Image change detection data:
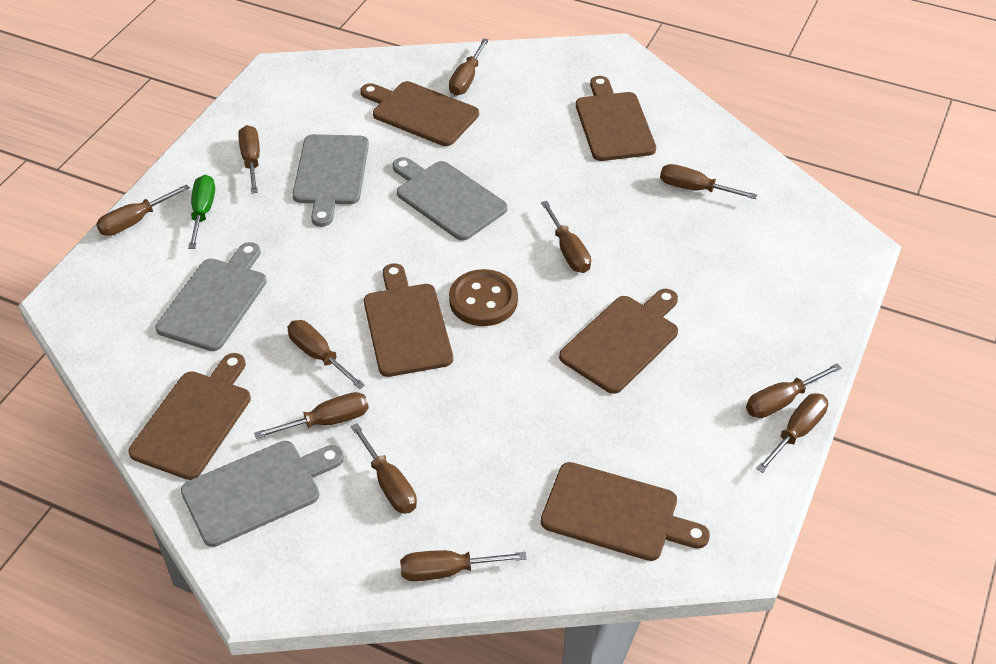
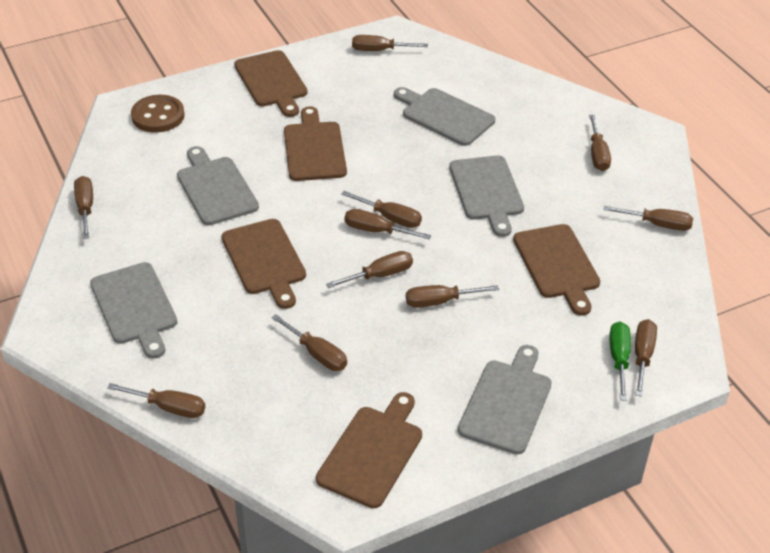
brown cutting board: 6 -> 5
grey cutting board: 4 -> 5

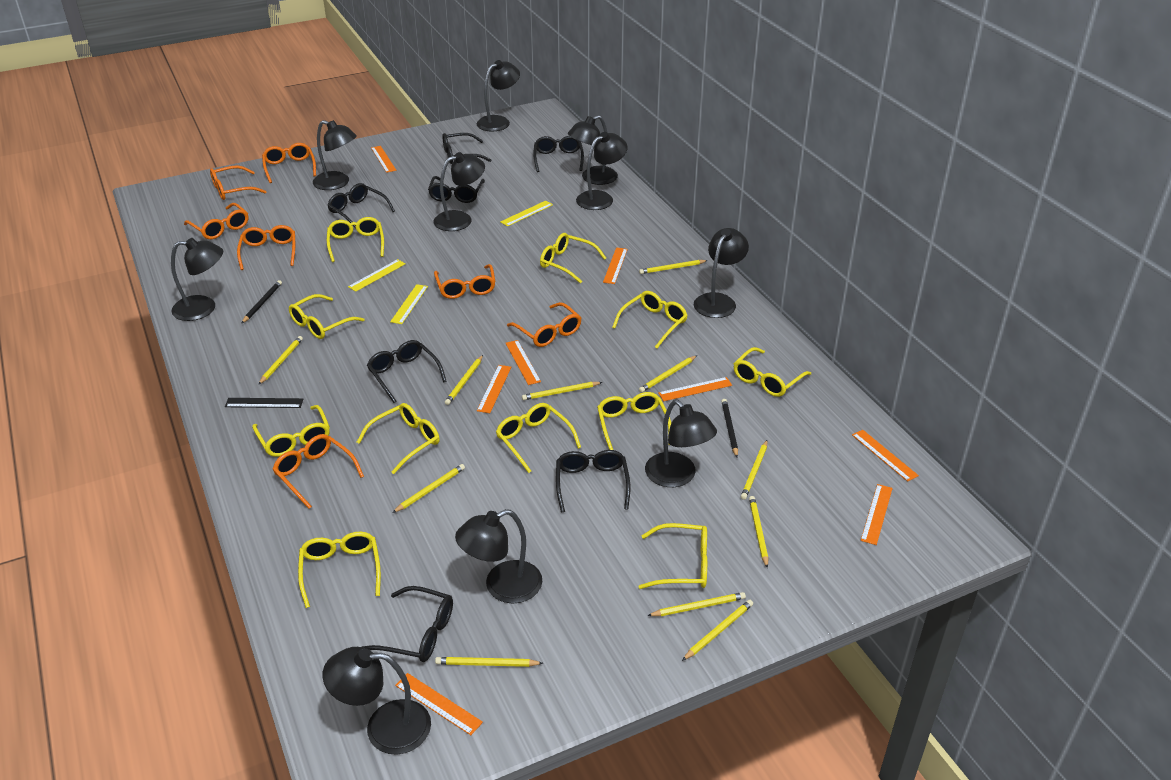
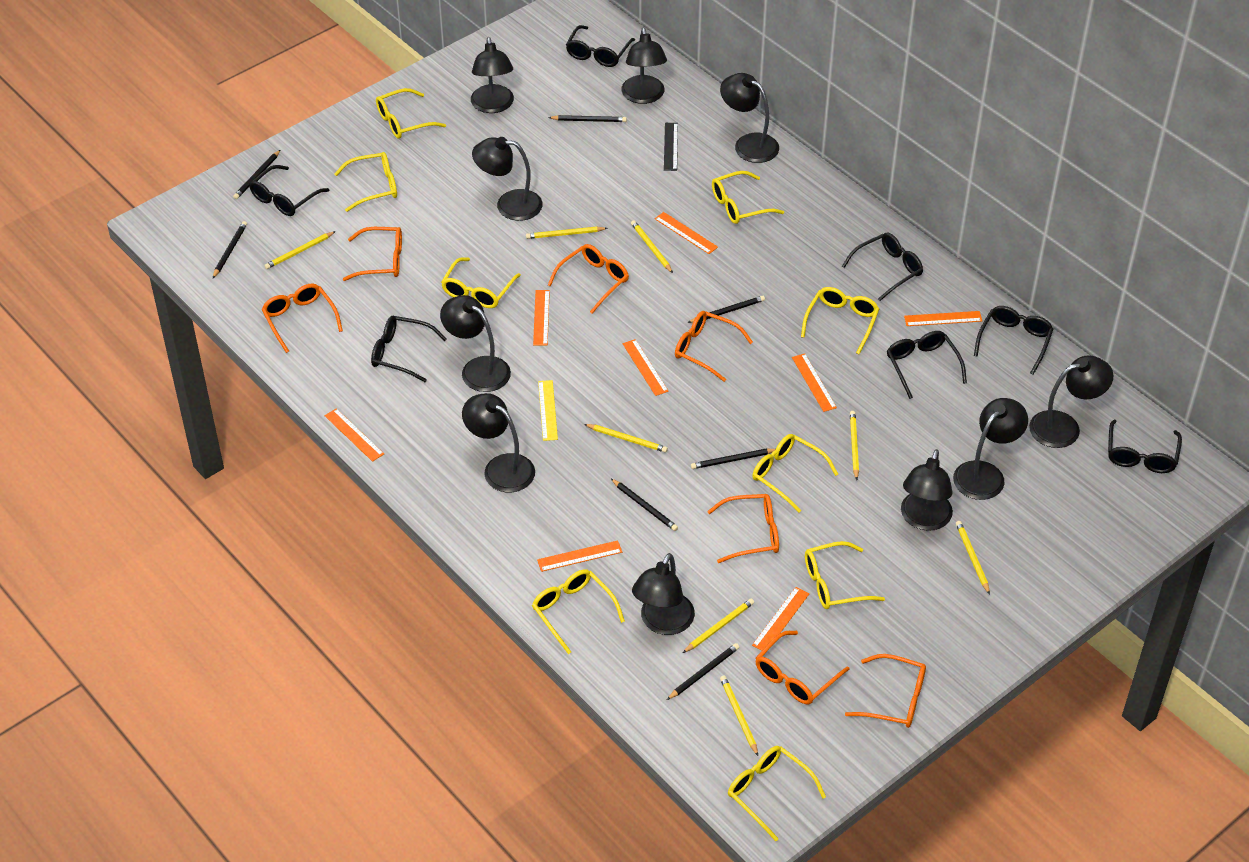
black pencil: 2 -> 7
yellow glasses: 11 -> 9
yellow pencil: 11 -> 8
yellow ruler: 3 -> 1

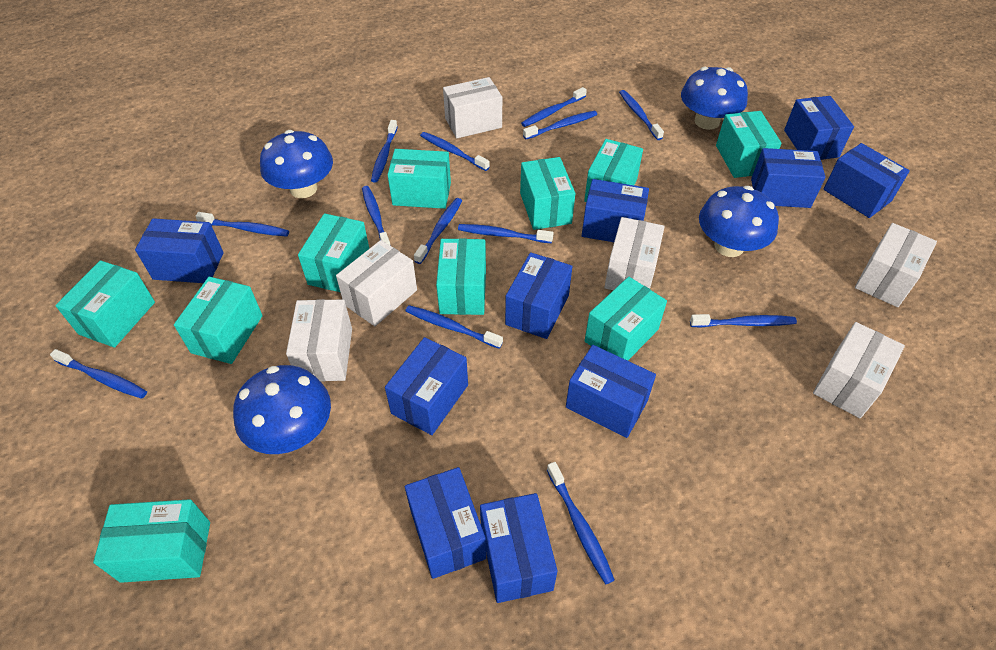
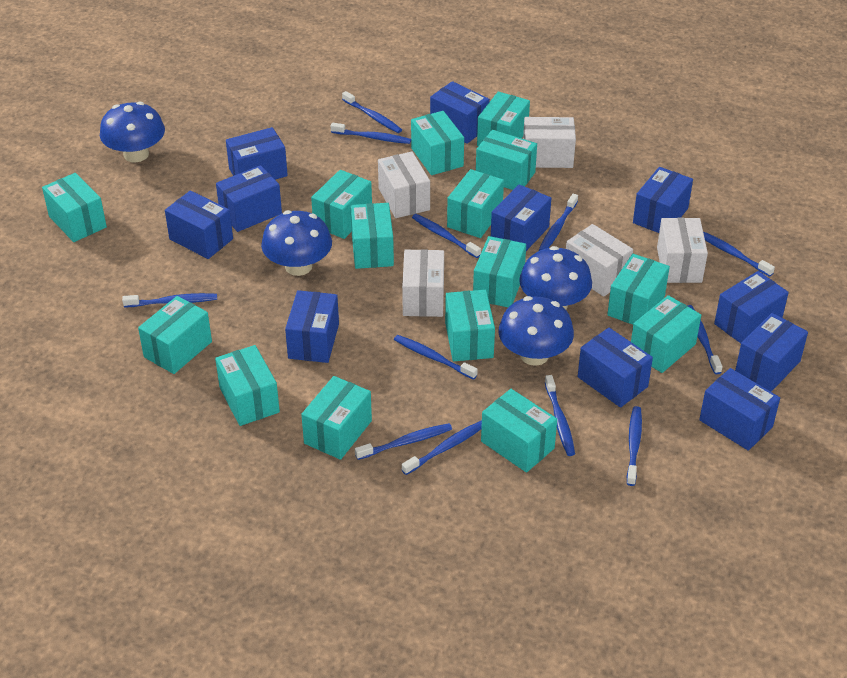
blue box: 10 -> 11
blue toothbrush: 13 -> 12
turquoise box: 10 -> 15
white box: 6 -> 5

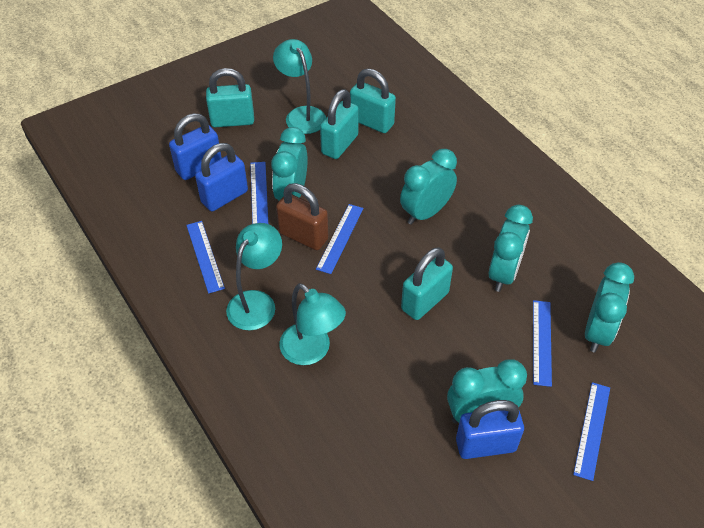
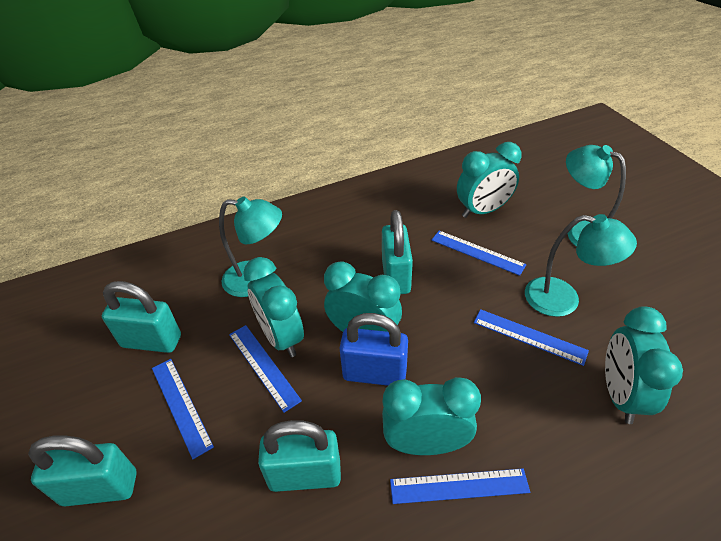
blue padlock: 3 -> 1
brown padlock: 1 -> 0

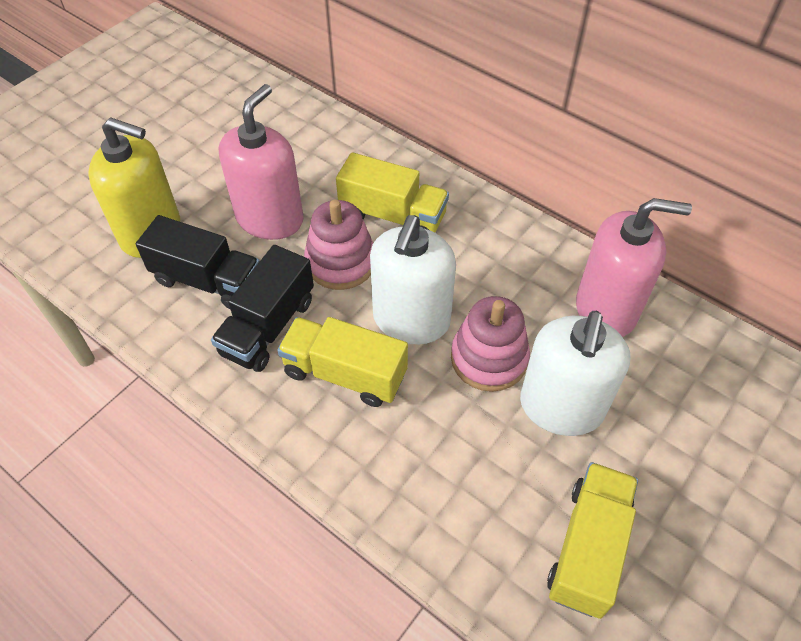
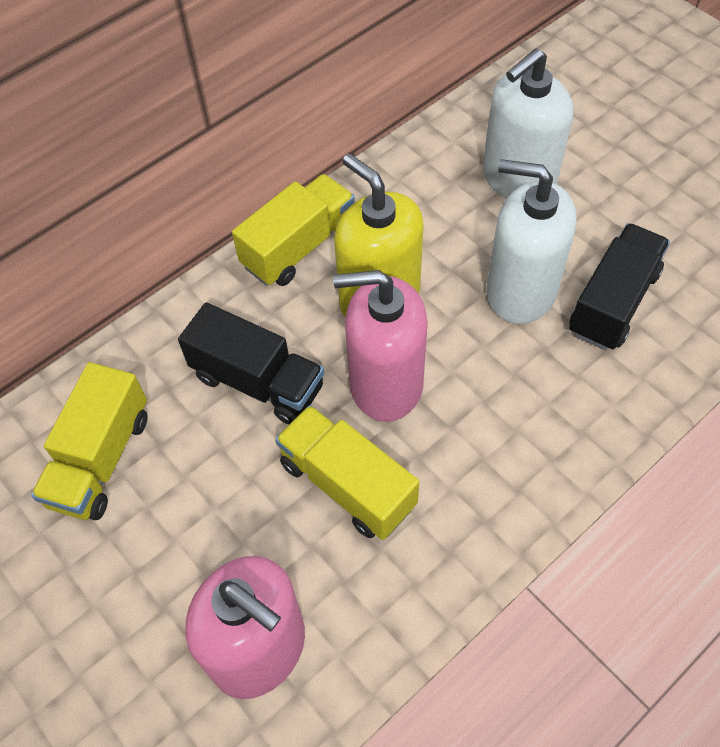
pink stacking toy: 2 -> 0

Problem to solve –
The expected answer is the complete set of entries, copied verbatim, with no pictures.

Expected answer –
brown cutting board: 6 -> 5
grey cutting board: 4 -> 5

black pencil: 2 -> 7
yellow glasses: 11 -> 9
yellow pencil: 11 -> 8
yellow ruler: 3 -> 1

blue box: 10 -> 11
blue toothbrush: 13 -> 12
turquoise box: 10 -> 15
white box: 6 -> 5

blue padlock: 3 -> 1
brown padlock: 1 -> 0

pink stacking toy: 2 -> 0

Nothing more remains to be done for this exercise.